** Study material **

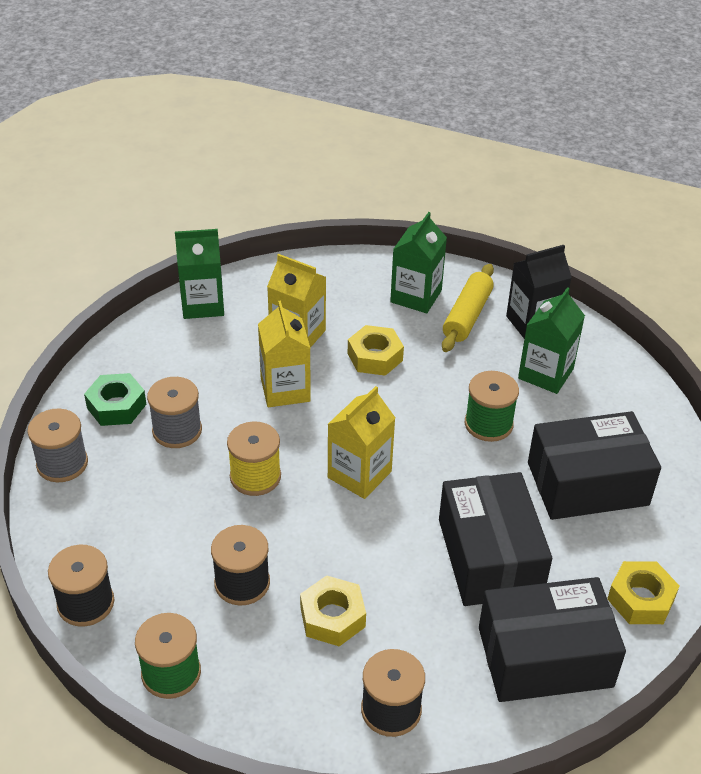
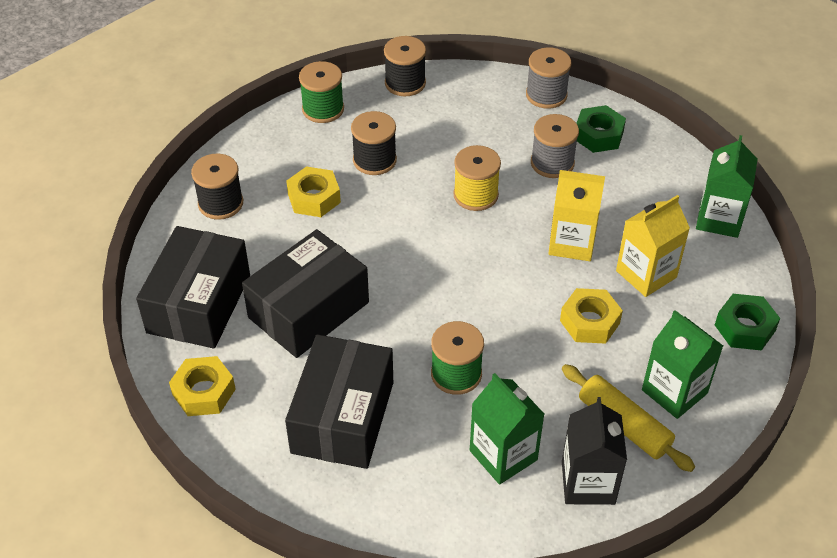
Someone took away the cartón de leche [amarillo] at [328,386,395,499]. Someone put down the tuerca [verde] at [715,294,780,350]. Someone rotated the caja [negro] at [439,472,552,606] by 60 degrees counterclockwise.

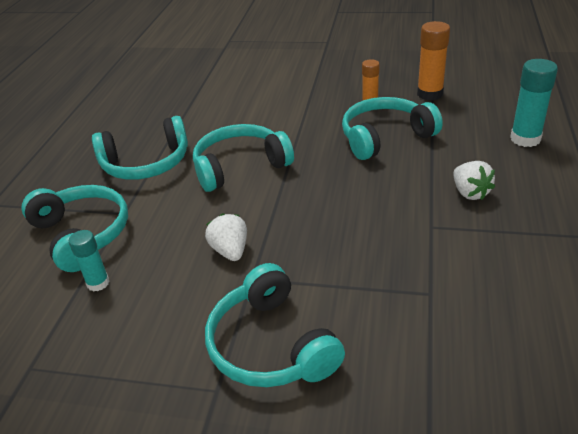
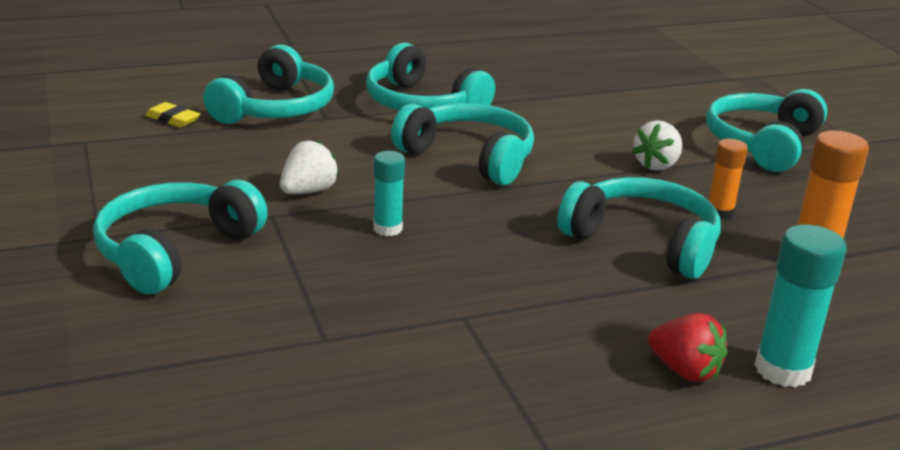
Someone put down the goma de borrar [amarillo] at [145,102,200,127]. Someone put down the fresa [rojo] at [648,313,728,382]. Someone put down the auriculares [turquesa] at [706,89,827,172]. Someone carried the barra de pegamento [turquesa] from [69,230,110,292] to [373,151,405,236]. Someone carried the fresa [blanco] from [453,161,495,200] to [632,120,682,171].

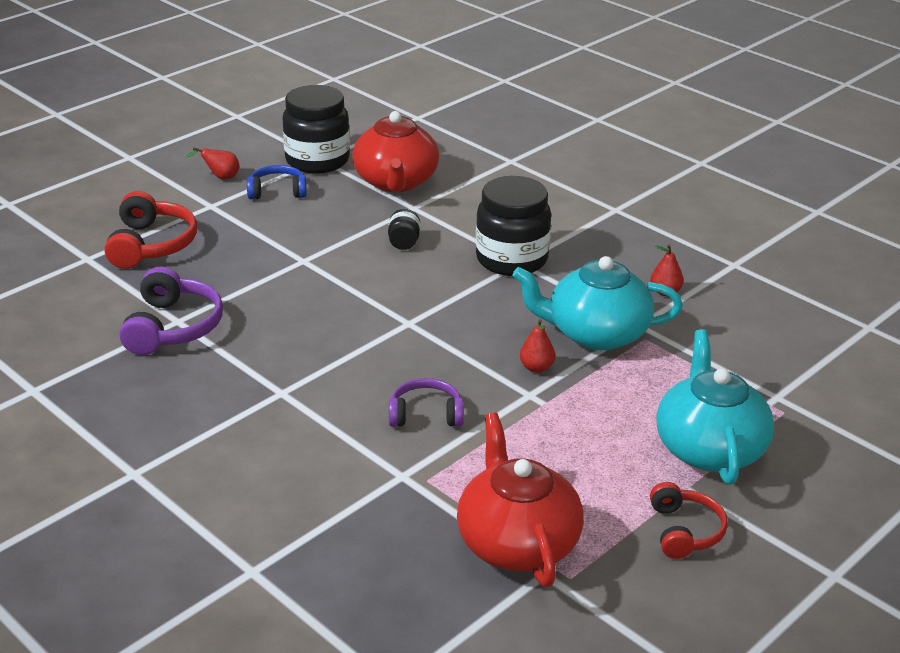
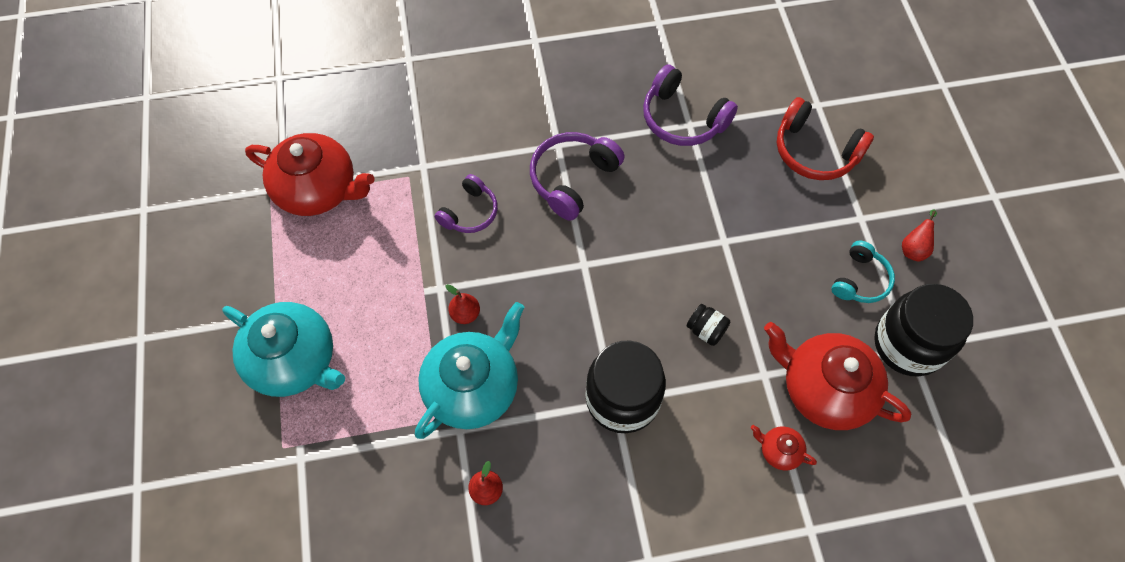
Someone took away the auriculares [rojo] at [650,482,728,559]. Someone put down the auriculares [morado] at [530,132,625,221]. Someone put down the tetera [rojo] at [751,425,817,471]. Someone repainted the auriculares [azul] at [247,165,307,199], which became the auriculares [turquesa] at [831,241,895,303].

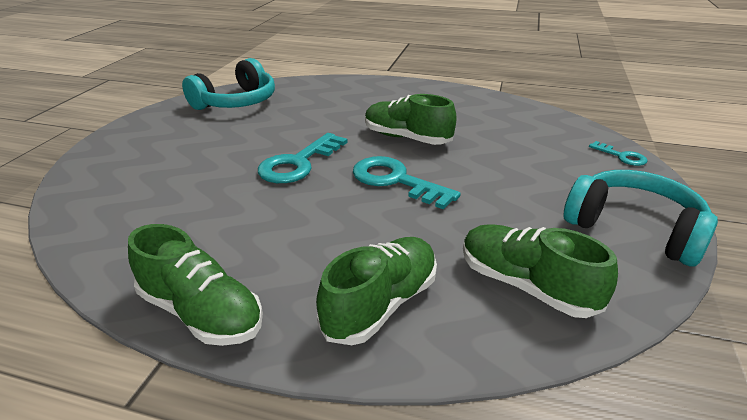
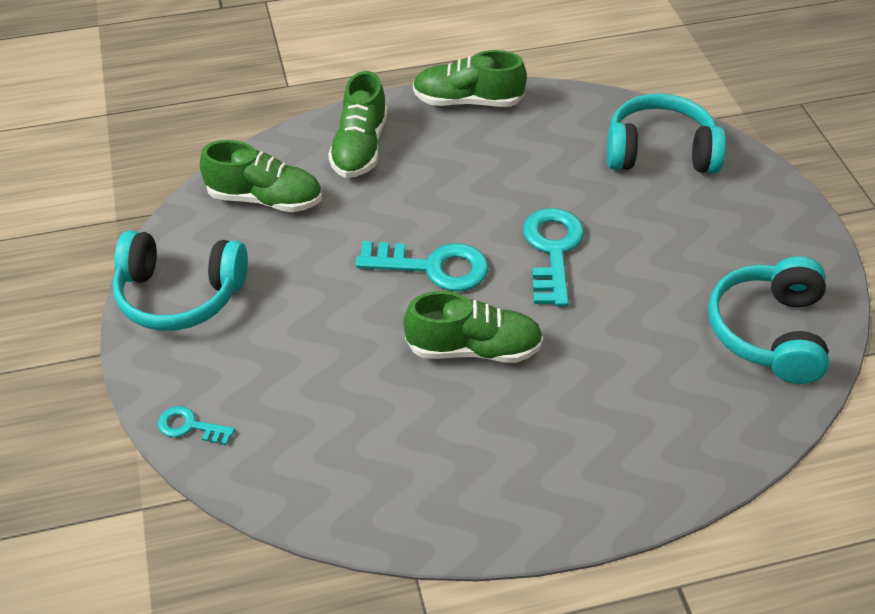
Someone put down the auriculares [turquesa] at [607,93,726,173].

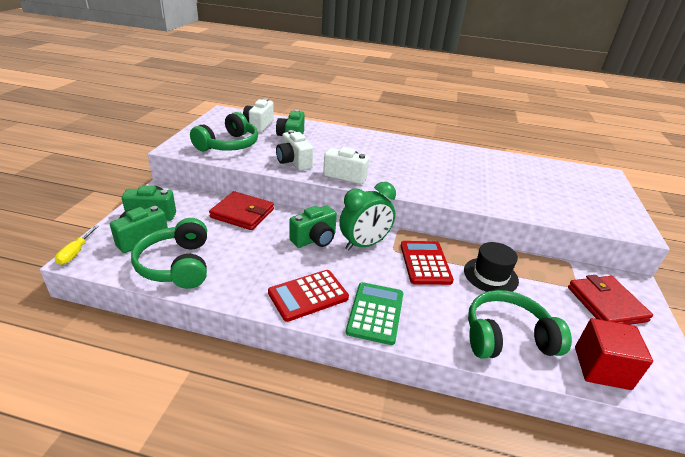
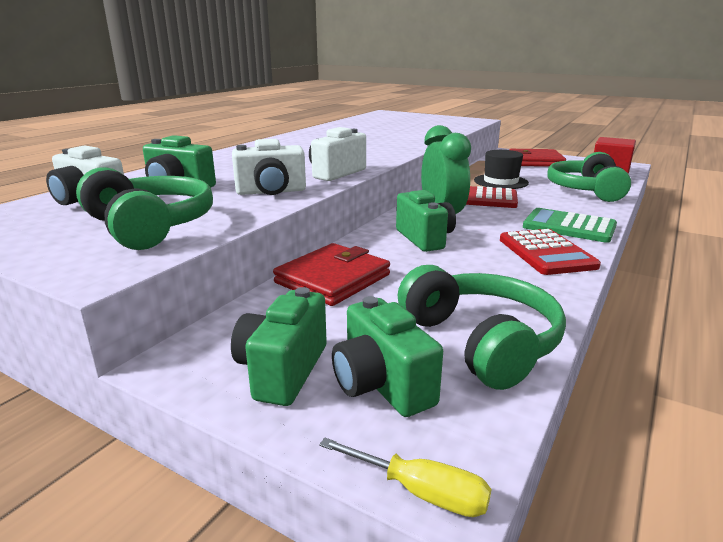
Someone rotated the auriculares [verde] at [131,218,207,289] by 120 degrees counterclockwise.

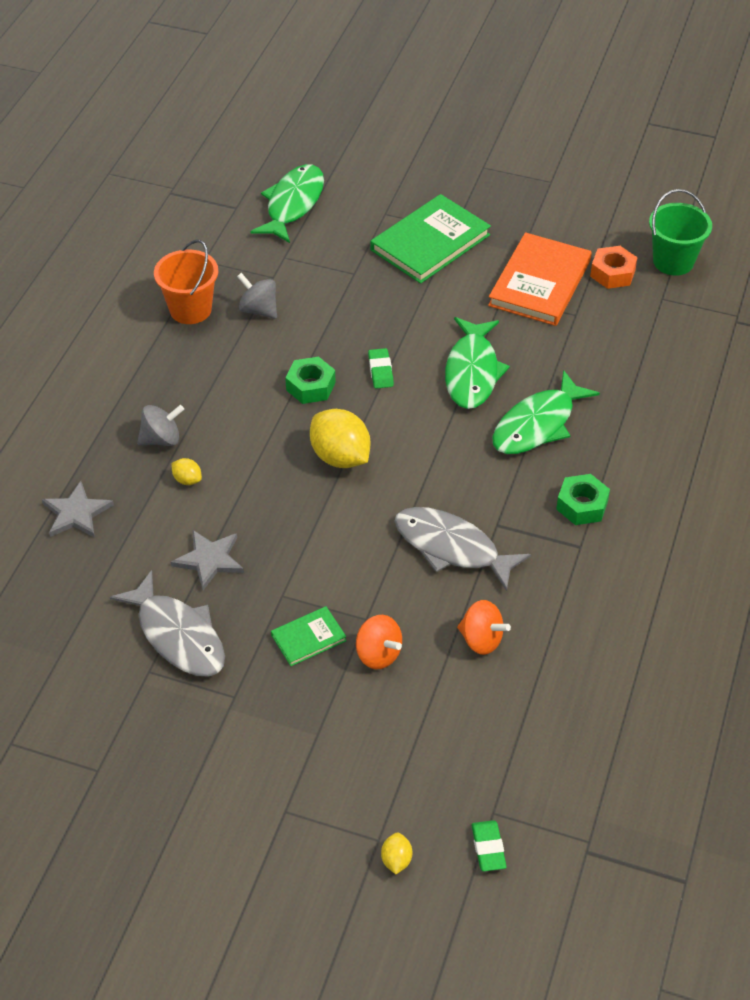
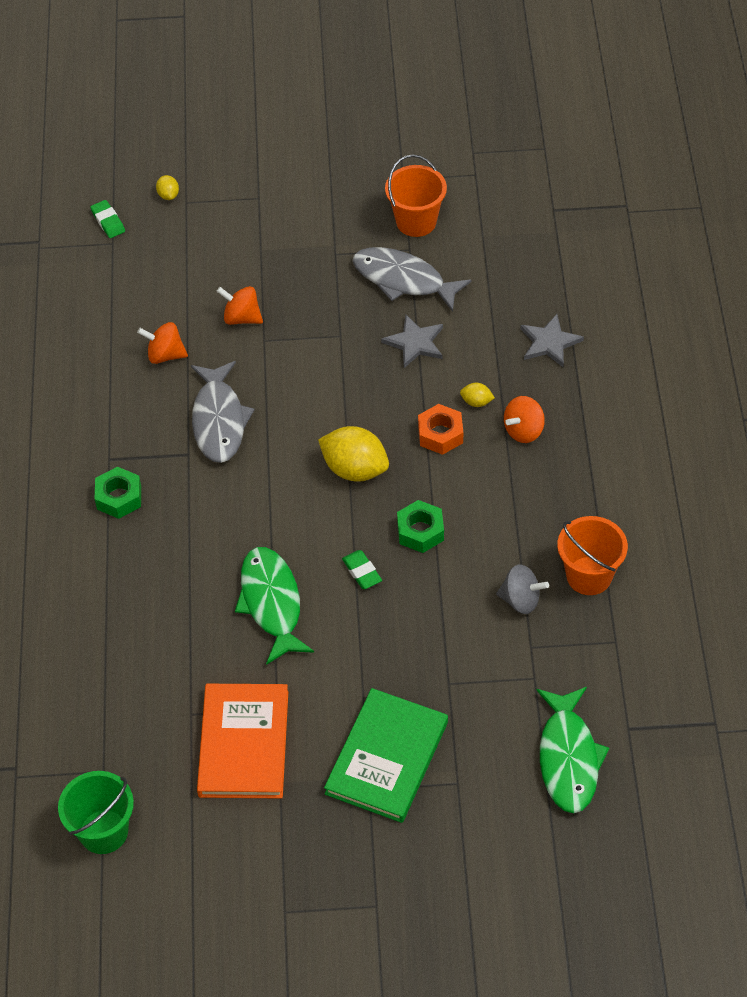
Someone took away the libro [verde] at [271,606,346,666]. Someone took away the pez [verde] at [492,370,600,454]. Someone put down the balde [naranja] at [385,154,447,237]. Someone carried the tuerca [naranja] from [590,246,638,289] to [418,404,463,455]. Someone repainted the peonza [gris] at [137,405,184,446], which became the peonza [naranja] at [504,396,545,443]. Someone rotated the pez [gris] at [395,507,531,591] by 75 degrees clockwise.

** Your instructions **
Return only the count of lines in the listing above that hold the string "counterclockwise".

** Result of this task **
2